[Object change listings]
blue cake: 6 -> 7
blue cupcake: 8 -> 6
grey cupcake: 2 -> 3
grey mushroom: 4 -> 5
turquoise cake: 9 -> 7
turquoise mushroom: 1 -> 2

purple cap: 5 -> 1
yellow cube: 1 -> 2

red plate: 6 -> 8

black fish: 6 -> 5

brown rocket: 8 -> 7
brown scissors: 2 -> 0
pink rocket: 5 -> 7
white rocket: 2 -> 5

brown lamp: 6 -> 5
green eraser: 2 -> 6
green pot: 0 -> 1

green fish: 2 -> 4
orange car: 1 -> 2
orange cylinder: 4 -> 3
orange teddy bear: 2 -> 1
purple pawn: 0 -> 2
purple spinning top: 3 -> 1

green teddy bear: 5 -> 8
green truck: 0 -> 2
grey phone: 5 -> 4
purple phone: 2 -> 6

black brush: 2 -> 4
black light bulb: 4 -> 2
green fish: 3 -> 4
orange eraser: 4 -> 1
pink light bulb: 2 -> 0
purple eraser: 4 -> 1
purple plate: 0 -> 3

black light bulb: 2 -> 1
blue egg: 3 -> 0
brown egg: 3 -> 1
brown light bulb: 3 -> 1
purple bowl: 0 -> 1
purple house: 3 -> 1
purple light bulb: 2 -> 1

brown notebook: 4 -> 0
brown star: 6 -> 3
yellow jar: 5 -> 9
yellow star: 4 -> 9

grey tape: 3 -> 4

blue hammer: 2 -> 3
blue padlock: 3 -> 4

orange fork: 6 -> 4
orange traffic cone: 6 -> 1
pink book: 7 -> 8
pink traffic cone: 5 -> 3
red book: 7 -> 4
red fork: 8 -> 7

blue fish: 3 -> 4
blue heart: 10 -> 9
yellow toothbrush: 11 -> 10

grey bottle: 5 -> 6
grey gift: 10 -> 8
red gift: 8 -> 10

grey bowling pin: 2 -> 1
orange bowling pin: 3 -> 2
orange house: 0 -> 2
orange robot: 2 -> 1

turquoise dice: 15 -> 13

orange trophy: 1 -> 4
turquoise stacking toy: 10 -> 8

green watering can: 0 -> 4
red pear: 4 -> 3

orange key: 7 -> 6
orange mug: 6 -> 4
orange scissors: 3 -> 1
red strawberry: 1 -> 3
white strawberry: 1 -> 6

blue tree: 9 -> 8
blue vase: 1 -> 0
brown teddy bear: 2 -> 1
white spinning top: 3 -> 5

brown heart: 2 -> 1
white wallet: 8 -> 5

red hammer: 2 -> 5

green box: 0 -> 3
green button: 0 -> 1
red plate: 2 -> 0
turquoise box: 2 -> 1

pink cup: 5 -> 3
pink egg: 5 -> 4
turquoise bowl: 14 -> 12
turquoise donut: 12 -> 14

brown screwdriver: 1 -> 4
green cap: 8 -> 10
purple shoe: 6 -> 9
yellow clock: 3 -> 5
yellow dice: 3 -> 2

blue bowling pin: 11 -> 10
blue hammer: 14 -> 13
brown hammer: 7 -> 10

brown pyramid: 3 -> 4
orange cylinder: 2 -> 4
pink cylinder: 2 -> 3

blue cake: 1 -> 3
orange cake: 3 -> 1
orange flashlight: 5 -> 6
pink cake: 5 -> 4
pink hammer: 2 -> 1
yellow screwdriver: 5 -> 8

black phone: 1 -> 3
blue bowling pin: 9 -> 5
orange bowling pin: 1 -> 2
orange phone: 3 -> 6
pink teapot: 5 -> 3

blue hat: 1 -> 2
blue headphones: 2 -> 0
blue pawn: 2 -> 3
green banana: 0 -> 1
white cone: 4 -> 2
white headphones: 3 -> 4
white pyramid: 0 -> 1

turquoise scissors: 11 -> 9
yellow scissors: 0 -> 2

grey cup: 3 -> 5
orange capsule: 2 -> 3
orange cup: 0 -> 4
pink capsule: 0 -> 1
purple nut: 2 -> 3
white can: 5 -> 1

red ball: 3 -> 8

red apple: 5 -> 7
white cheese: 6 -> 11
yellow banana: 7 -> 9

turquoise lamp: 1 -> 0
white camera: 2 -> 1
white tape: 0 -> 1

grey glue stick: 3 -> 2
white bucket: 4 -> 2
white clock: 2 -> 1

**Task goal**
A word-for-word transcription of the data above is required.

**Result below**
blue cake: 6 -> 7
blue cupcake: 8 -> 6
grey cupcake: 2 -> 3
grey mushroom: 4 -> 5
turquoise cake: 9 -> 7
turquoise mushroom: 1 -> 2

purple cap: 5 -> 1
yellow cube: 1 -> 2

red plate: 6 -> 8

black fish: 6 -> 5

brown rocket: 8 -> 7
brown scissors: 2 -> 0
pink rocket: 5 -> 7
white rocket: 2 -> 5

brown lamp: 6 -> 5
green eraser: 2 -> 6
green pot: 0 -> 1

green fish: 2 -> 4
orange car: 1 -> 2
orange cylinder: 4 -> 3
orange teddy bear: 2 -> 1
purple pawn: 0 -> 2
purple spinning top: 3 -> 1

green teddy bear: 5 -> 8
green truck: 0 -> 2
grey phone: 5 -> 4
purple phone: 2 -> 6

black brush: 2 -> 4
black light bulb: 4 -> 2
green fish: 3 -> 4
orange eraser: 4 -> 1
pink light bulb: 2 -> 0
purple eraser: 4 -> 1
purple plate: 0 -> 3

black light bulb: 2 -> 1
blue egg: 3 -> 0
brown egg: 3 -> 1
brown light bulb: 3 -> 1
purple bowl: 0 -> 1
purple house: 3 -> 1
purple light bulb: 2 -> 1

brown notebook: 4 -> 0
brown star: 6 -> 3
yellow jar: 5 -> 9
yellow star: 4 -> 9

grey tape: 3 -> 4

blue hammer: 2 -> 3
blue padlock: 3 -> 4

orange fork: 6 -> 4
orange traffic cone: 6 -> 1
pink book: 7 -> 8
pink traffic cone: 5 -> 3
red book: 7 -> 4
red fork: 8 -> 7

blue fish: 3 -> 4
blue heart: 10 -> 9
yellow toothbrush: 11 -> 10

grey bottle: 5 -> 6
grey gift: 10 -> 8
red gift: 8 -> 10

grey bowling pin: 2 -> 1
orange bowling pin: 3 -> 2
orange house: 0 -> 2
orange robot: 2 -> 1

turquoise dice: 15 -> 13

orange trophy: 1 -> 4
turquoise stacking toy: 10 -> 8

green watering can: 0 -> 4
red pear: 4 -> 3

orange key: 7 -> 6
orange mug: 6 -> 4
orange scissors: 3 -> 1
red strawberry: 1 -> 3
white strawberry: 1 -> 6

blue tree: 9 -> 8
blue vase: 1 -> 0
brown teddy bear: 2 -> 1
white spinning top: 3 -> 5

brown heart: 2 -> 1
white wallet: 8 -> 5

red hammer: 2 -> 5

green box: 0 -> 3
green button: 0 -> 1
red plate: 2 -> 0
turquoise box: 2 -> 1

pink cup: 5 -> 3
pink egg: 5 -> 4
turquoise bowl: 14 -> 12
turquoise donut: 12 -> 14

brown screwdriver: 1 -> 4
green cap: 8 -> 10
purple shoe: 6 -> 9
yellow clock: 3 -> 5
yellow dice: 3 -> 2

blue bowling pin: 11 -> 10
blue hammer: 14 -> 13
brown hammer: 7 -> 10

brown pyramid: 3 -> 4
orange cylinder: 2 -> 4
pink cylinder: 2 -> 3

blue cake: 1 -> 3
orange cake: 3 -> 1
orange flashlight: 5 -> 6
pink cake: 5 -> 4
pink hammer: 2 -> 1
yellow screwdriver: 5 -> 8

black phone: 1 -> 3
blue bowling pin: 9 -> 5
orange bowling pin: 1 -> 2
orange phone: 3 -> 6
pink teapot: 5 -> 3

blue hat: 1 -> 2
blue headphones: 2 -> 0
blue pawn: 2 -> 3
green banana: 0 -> 1
white cone: 4 -> 2
white headphones: 3 -> 4
white pyramid: 0 -> 1

turquoise scissors: 11 -> 9
yellow scissors: 0 -> 2

grey cup: 3 -> 5
orange capsule: 2 -> 3
orange cup: 0 -> 4
pink capsule: 0 -> 1
purple nut: 2 -> 3
white can: 5 -> 1

red ball: 3 -> 8

red apple: 5 -> 7
white cheese: 6 -> 11
yellow banana: 7 -> 9

turquoise lamp: 1 -> 0
white camera: 2 -> 1
white tape: 0 -> 1

grey glue stick: 3 -> 2
white bucket: 4 -> 2
white clock: 2 -> 1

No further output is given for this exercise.